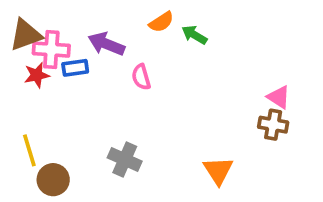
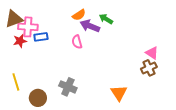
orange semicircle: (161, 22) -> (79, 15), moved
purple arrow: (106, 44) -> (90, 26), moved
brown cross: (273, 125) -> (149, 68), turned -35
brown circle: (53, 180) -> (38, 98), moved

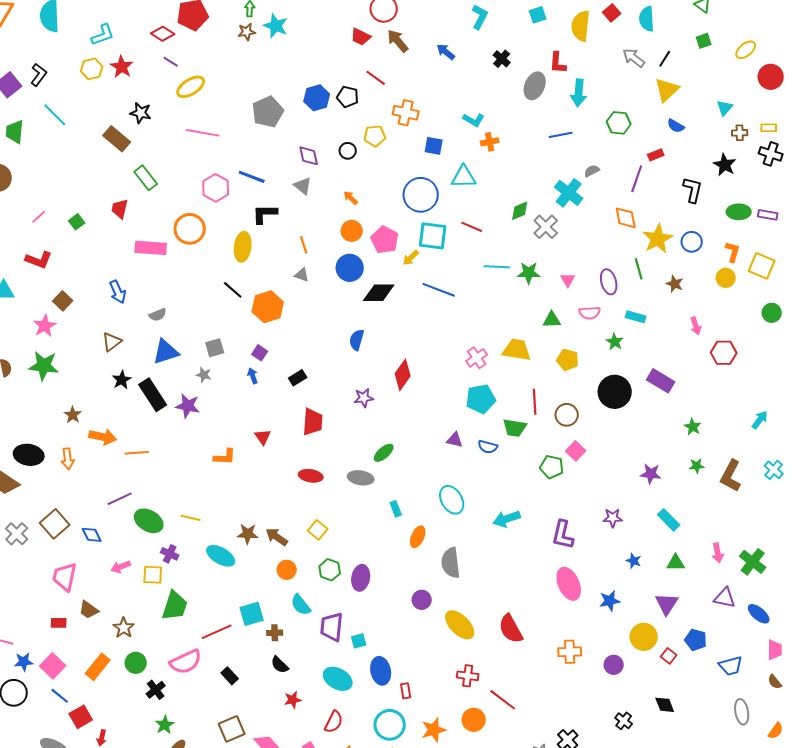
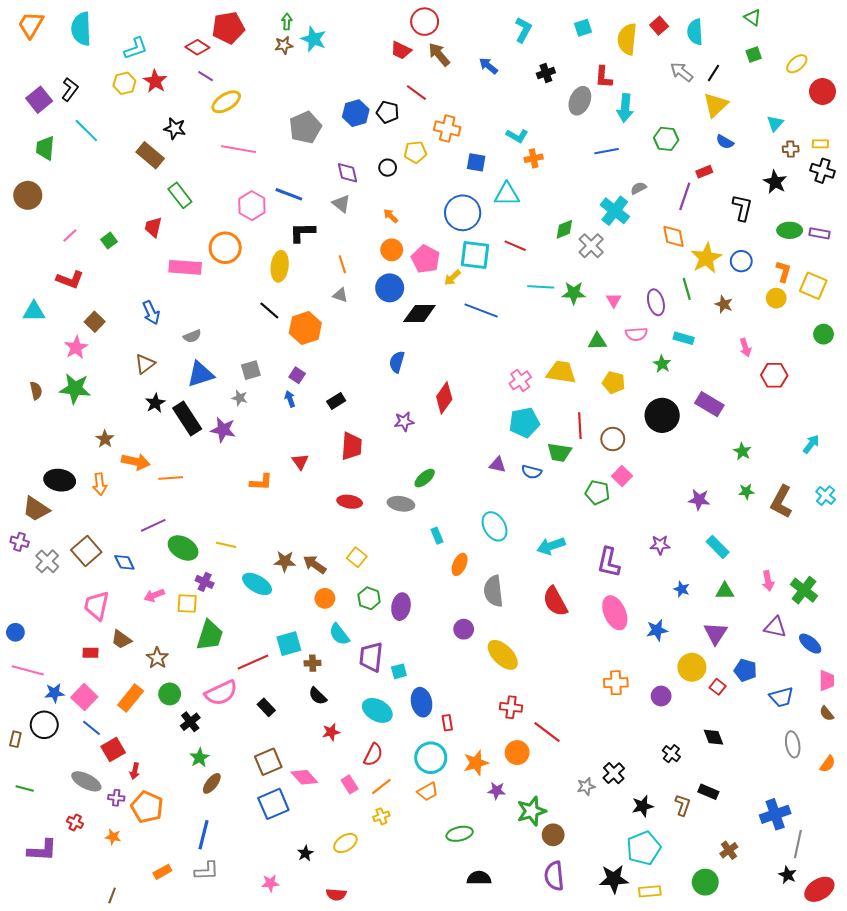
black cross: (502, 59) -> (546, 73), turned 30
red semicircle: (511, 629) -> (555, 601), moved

####################

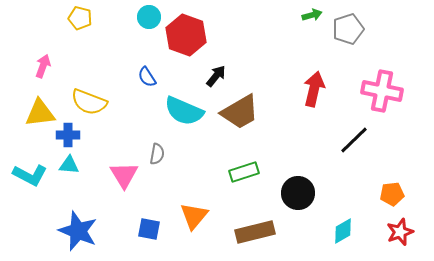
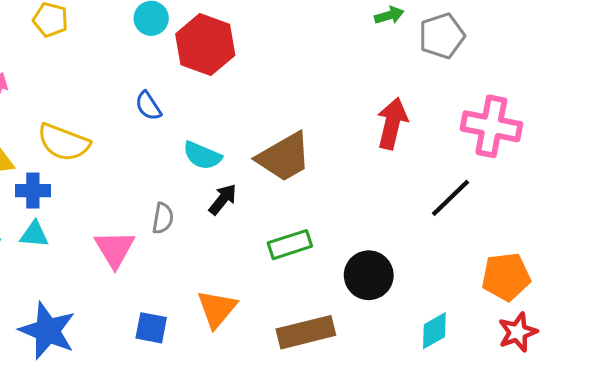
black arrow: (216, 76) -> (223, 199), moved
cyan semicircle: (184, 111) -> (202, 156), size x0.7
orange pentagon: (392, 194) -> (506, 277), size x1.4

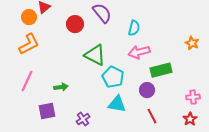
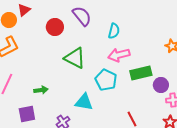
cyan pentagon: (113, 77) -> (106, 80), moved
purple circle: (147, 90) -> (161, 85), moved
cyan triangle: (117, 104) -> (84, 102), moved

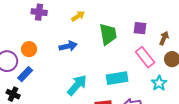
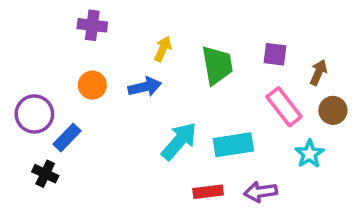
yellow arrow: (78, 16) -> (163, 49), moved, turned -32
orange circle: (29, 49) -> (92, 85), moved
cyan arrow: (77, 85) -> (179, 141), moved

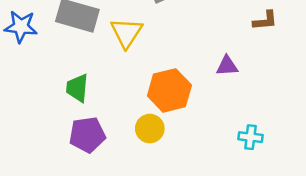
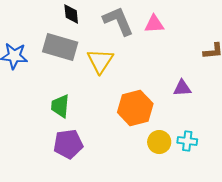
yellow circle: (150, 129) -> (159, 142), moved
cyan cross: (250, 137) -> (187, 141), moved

####################

WHAT IS EXPECTED>
Respond with a number only, the count of lines in the entries where the string "black" occurs.

SOLUTION TO THE EXERCISE>
2